# Description of the task:
In the data below, which lines hold the word "orange"? Copy them.

# Exercise material:

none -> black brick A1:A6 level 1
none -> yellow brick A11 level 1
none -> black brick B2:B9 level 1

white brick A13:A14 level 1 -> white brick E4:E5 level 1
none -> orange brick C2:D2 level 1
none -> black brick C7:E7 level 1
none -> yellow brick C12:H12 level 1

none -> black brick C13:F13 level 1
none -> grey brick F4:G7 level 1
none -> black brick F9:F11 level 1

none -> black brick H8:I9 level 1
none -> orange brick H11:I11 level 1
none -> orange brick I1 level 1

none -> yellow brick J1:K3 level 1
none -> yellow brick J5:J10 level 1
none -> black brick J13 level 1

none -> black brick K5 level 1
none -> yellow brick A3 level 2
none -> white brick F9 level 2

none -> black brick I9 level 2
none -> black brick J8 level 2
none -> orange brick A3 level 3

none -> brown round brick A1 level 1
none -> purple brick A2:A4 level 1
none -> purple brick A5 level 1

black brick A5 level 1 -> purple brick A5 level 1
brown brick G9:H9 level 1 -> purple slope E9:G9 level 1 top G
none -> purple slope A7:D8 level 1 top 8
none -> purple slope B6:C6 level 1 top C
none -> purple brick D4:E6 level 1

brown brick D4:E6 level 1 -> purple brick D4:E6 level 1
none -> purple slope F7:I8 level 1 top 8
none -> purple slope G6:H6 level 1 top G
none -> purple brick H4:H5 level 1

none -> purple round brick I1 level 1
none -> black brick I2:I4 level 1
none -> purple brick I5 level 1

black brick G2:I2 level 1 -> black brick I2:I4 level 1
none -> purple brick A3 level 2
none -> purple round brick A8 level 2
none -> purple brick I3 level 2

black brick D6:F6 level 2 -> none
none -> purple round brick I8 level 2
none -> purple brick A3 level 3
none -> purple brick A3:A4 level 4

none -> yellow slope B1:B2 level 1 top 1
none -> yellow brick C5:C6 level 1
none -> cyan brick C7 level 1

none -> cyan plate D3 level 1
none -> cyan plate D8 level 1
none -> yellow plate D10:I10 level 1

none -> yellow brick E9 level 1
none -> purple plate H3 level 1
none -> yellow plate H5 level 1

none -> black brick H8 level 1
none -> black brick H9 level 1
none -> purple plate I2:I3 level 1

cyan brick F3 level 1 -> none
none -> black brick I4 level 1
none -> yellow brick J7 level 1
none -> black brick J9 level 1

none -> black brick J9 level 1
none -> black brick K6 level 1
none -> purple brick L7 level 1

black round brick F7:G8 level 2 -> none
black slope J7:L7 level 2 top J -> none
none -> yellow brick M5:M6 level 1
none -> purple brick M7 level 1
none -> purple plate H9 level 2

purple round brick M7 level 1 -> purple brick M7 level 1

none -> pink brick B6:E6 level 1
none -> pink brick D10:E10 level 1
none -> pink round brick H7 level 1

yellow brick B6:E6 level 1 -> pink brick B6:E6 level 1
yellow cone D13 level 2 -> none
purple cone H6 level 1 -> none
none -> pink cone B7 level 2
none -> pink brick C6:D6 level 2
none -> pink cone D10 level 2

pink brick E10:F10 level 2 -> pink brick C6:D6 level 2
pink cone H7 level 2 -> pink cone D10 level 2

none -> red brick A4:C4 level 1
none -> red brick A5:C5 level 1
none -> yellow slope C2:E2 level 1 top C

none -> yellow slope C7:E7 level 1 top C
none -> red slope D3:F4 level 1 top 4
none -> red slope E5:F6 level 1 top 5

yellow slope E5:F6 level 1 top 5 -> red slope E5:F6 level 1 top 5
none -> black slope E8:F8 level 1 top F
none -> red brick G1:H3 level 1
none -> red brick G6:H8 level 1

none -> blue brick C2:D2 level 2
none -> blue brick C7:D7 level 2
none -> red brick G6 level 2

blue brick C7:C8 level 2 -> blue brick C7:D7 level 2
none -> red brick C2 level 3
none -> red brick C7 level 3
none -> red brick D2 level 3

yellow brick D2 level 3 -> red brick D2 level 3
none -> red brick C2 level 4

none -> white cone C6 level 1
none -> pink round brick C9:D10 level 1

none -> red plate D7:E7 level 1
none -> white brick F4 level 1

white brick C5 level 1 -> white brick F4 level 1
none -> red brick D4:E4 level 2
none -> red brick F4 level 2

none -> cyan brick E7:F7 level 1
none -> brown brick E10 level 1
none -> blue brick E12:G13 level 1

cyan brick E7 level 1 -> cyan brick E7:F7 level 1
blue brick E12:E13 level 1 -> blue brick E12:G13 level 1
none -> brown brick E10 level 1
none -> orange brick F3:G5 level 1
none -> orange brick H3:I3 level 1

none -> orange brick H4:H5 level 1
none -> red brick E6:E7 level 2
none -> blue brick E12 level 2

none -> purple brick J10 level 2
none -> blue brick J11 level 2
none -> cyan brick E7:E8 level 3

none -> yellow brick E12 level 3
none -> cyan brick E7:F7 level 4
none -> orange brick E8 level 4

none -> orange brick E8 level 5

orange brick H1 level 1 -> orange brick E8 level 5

# Solution for this problem:
none -> orange brick C2:D2 level 1
none -> orange brick H11:I11 level 1
none -> orange brick I1 level 1
none -> orange brick A3 level 3
none -> orange brick F3:G5 level 1
none -> orange brick H3:I3 level 1
none -> orange brick H4:H5 level 1
none -> orange brick E8 level 4
none -> orange brick E8 level 5
orange brick H1 level 1 -> orange brick E8 level 5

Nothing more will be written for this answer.